-------- STUDY MATERIAL
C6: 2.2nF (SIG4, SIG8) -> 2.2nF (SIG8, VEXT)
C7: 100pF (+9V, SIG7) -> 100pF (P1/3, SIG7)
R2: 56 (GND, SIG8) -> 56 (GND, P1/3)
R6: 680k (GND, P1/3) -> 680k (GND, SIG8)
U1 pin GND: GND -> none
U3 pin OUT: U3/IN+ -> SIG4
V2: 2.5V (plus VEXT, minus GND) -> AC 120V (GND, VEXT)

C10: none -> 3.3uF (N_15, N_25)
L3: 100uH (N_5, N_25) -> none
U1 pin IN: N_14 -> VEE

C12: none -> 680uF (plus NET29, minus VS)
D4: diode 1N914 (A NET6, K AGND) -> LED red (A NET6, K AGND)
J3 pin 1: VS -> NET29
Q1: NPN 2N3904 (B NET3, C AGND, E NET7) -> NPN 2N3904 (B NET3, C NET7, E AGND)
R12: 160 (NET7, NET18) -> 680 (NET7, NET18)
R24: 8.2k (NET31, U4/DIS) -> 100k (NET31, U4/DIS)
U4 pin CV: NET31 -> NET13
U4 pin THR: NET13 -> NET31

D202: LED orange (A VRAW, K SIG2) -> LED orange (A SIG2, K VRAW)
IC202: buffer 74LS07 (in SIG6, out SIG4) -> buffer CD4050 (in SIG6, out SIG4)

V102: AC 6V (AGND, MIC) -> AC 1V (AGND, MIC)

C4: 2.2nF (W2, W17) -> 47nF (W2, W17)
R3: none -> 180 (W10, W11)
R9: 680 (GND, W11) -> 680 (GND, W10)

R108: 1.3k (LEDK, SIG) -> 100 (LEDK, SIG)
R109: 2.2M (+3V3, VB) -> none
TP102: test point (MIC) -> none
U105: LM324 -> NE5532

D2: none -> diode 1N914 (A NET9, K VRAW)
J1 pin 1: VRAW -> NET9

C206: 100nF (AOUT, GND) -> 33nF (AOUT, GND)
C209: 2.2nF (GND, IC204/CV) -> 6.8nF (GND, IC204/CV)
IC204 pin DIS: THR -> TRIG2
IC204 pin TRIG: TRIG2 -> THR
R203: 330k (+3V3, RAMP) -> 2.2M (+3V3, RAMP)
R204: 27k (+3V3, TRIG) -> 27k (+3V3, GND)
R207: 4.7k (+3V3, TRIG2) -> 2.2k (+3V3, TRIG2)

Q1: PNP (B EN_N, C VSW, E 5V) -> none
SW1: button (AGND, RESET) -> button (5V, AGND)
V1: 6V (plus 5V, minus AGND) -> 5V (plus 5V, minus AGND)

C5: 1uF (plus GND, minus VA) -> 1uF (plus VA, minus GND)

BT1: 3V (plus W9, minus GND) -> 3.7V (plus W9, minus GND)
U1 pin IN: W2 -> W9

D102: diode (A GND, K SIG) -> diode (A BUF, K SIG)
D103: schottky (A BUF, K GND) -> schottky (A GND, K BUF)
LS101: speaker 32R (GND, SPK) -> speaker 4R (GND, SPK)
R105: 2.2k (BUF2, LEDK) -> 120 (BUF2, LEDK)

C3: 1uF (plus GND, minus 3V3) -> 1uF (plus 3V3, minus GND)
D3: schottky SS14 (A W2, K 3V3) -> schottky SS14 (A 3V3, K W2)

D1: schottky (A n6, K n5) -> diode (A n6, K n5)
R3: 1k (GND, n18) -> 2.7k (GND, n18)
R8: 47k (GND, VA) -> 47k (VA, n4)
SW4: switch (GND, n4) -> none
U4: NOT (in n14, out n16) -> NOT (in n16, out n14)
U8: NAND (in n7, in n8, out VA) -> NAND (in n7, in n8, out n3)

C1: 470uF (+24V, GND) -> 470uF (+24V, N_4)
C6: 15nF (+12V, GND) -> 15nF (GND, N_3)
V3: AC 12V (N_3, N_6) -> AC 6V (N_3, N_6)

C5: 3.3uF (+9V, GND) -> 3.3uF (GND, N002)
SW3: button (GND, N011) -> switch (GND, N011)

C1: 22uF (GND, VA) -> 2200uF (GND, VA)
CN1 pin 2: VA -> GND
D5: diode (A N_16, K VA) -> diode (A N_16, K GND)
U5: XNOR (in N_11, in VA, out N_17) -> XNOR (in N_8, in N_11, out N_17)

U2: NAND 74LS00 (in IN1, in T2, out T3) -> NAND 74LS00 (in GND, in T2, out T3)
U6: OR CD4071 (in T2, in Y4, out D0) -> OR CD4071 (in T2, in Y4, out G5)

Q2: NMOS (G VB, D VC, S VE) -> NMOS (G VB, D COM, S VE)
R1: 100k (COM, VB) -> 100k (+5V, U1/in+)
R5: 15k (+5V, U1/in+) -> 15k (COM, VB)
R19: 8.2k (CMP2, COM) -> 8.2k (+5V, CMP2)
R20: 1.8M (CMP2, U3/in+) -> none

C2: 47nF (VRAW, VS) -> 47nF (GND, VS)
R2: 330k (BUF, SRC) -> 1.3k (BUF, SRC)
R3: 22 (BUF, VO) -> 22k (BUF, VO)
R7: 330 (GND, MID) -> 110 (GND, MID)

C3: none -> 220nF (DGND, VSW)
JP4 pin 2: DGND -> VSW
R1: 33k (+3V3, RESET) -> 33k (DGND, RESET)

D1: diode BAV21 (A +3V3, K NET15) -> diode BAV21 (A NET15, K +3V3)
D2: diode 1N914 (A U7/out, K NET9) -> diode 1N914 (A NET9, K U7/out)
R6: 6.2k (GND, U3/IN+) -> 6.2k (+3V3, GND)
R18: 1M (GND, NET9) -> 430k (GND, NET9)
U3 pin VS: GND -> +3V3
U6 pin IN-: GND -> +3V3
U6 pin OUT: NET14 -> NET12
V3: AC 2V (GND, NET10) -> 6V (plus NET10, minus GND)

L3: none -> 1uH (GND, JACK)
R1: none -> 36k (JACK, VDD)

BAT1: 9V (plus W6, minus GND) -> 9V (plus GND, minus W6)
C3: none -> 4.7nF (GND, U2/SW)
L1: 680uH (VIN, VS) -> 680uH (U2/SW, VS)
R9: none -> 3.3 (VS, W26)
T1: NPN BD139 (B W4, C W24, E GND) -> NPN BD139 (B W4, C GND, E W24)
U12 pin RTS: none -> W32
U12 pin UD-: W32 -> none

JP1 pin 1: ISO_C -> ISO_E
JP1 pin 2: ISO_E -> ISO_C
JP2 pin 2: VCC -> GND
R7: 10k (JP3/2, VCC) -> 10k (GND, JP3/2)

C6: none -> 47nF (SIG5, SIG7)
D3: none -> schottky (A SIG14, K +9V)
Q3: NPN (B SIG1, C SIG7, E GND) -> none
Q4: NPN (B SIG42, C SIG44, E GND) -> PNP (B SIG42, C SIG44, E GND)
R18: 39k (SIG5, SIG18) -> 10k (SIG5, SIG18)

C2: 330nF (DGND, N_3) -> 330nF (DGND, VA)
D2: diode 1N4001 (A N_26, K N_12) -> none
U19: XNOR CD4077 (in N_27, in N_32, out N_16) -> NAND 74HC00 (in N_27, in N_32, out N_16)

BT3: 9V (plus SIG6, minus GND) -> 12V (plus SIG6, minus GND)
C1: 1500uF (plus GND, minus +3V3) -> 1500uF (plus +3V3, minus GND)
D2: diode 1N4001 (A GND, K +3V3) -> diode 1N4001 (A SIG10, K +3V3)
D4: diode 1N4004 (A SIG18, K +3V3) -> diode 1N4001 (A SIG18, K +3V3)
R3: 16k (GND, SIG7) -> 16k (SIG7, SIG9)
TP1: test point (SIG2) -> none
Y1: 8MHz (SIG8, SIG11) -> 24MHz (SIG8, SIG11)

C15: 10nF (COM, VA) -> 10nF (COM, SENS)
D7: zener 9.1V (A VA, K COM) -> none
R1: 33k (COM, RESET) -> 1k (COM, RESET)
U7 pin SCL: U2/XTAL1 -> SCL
----------------
Would you retype the lines above from the one with "D3: schottky SS14" down to the one with "U4: NOT (in", word for word, both ends included and no other lines?

§ **YOUR RESPONSE**:
D3: schottky SS14 (A W2, K 3V3) -> schottky SS14 (A 3V3, K W2)

D1: schottky (A n6, K n5) -> diode (A n6, K n5)
R3: 1k (GND, n18) -> 2.7k (GND, n18)
R8: 47k (GND, VA) -> 47k (VA, n4)
SW4: switch (GND, n4) -> none
U4: NOT (in n14, out n16) -> NOT (in n16, out n14)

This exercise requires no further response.